[Opening The data section]

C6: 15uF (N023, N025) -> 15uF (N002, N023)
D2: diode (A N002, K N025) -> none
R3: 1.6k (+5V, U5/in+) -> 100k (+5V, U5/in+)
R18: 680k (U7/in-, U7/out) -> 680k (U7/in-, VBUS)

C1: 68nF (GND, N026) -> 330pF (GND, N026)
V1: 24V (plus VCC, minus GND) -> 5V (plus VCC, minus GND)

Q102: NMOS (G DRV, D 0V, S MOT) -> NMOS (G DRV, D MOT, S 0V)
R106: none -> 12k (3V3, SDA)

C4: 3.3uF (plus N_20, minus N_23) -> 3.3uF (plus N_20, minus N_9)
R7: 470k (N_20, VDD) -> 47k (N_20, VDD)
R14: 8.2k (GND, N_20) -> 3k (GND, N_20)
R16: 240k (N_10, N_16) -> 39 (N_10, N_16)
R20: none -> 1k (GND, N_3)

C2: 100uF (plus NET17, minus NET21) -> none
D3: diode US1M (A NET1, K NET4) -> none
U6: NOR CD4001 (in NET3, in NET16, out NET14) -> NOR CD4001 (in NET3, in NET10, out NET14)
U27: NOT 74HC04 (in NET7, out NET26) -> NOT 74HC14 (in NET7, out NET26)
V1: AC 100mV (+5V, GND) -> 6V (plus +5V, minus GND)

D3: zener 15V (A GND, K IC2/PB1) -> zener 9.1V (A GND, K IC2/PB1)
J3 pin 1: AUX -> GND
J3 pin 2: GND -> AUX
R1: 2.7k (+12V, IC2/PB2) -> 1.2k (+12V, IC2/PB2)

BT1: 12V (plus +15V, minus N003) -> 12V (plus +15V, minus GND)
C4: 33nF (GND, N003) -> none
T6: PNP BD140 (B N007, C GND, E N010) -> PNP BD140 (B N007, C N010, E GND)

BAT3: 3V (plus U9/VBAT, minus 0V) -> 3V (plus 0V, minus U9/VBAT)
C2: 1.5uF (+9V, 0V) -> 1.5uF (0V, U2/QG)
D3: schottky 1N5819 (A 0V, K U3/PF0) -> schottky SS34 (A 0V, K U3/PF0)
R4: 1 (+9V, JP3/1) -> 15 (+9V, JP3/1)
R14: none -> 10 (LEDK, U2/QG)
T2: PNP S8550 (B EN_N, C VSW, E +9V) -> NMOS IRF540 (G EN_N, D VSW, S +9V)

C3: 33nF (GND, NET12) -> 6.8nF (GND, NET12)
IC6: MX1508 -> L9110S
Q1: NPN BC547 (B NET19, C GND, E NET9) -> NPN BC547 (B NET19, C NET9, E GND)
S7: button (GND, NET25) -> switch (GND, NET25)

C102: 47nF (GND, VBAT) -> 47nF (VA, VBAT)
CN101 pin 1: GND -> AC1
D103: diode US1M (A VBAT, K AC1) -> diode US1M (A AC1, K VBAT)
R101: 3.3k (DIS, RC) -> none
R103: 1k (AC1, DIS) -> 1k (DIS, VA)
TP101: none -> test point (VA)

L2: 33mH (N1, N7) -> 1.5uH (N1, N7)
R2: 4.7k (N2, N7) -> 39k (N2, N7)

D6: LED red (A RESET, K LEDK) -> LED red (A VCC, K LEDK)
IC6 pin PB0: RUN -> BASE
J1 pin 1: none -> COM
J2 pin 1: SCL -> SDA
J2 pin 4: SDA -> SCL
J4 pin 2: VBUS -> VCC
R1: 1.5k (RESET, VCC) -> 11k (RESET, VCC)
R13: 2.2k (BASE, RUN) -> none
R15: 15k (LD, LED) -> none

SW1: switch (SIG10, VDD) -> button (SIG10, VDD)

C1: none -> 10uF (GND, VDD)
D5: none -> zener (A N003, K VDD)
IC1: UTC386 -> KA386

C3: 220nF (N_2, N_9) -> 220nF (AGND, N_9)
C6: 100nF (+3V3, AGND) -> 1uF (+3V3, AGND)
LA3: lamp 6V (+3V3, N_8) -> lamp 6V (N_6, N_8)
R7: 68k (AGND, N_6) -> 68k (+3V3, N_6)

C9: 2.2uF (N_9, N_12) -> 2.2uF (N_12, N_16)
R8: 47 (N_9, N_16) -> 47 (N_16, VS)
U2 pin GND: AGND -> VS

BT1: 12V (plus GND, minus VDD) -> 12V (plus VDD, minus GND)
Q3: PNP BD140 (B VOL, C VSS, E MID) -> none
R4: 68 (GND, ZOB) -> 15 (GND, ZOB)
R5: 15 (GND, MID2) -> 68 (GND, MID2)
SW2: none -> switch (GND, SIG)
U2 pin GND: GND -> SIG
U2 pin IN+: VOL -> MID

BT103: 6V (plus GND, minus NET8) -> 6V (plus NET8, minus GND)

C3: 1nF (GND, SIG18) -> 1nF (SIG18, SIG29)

[Closing The data section]

• _Problem description_: Set down only these lines, exactly: the one containing "IC1: UTC386 -> KA386" and each line after it through the end of the entries above.

• _Exercise response_:
IC1: UTC386 -> KA386

C3: 220nF (N_2, N_9) -> 220nF (AGND, N_9)
C6: 100nF (+3V3, AGND) -> 1uF (+3V3, AGND)
LA3: lamp 6V (+3V3, N_8) -> lamp 6V (N_6, N_8)
R7: 68k (AGND, N_6) -> 68k (+3V3, N_6)

C9: 2.2uF (N_9, N_12) -> 2.2uF (N_12, N_16)
R8: 47 (N_9, N_16) -> 47 (N_16, VS)
U2 pin GND: AGND -> VS

BT1: 12V (plus GND, minus VDD) -> 12V (plus VDD, minus GND)
Q3: PNP BD140 (B VOL, C VSS, E MID) -> none
R4: 68 (GND, ZOB) -> 15 (GND, ZOB)
R5: 15 (GND, MID2) -> 68 (GND, MID2)
SW2: none -> switch (GND, SIG)
U2 pin GND: GND -> SIG
U2 pin IN+: VOL -> MID

BT103: 6V (plus GND, minus NET8) -> 6V (plus NET8, minus GND)

C3: 1nF (GND, SIG18) -> 1nF (SIG18, SIG29)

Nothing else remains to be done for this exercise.